*** RECORDS FOR THIS TASK Section Begins ***

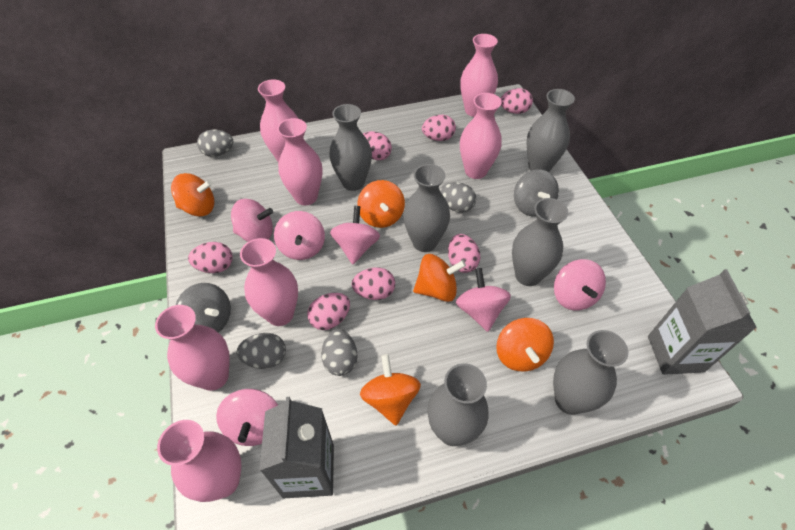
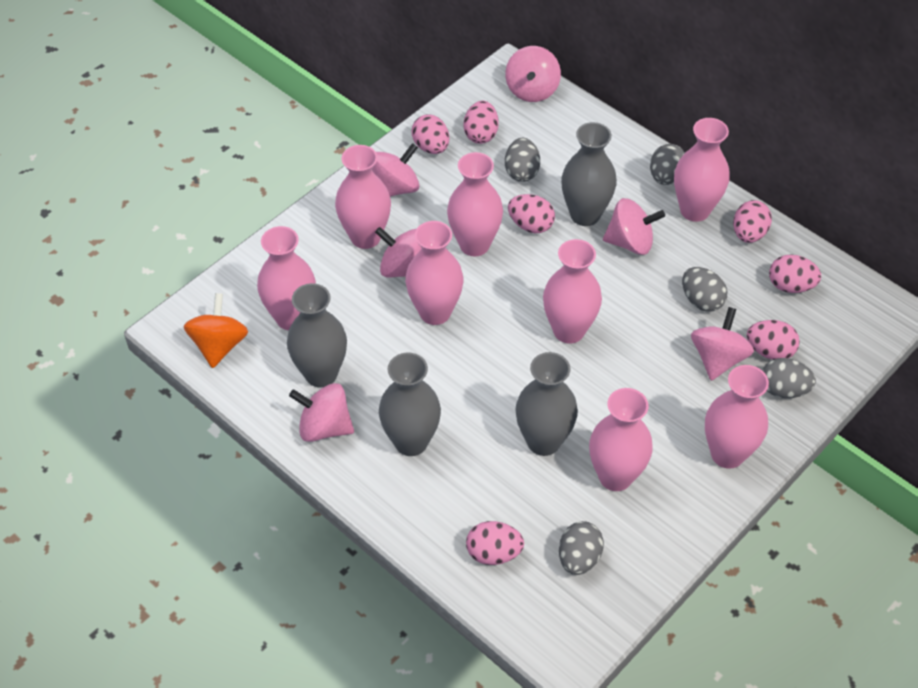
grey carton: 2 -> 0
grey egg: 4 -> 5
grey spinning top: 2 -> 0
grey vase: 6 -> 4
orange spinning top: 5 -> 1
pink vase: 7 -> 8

*** RECORDS FOR THIS TASK Section Ends ***

* _WHAT THE TASK ASKS_:
Only the last part of the records is wanted. Repeat it exactly, beginning at the line containing "grey spinning top: 2 -> 0" and ending at the final line.

* _ANSWER TO THE PROBLEM_:
grey spinning top: 2 -> 0
grey vase: 6 -> 4
orange spinning top: 5 -> 1
pink vase: 7 -> 8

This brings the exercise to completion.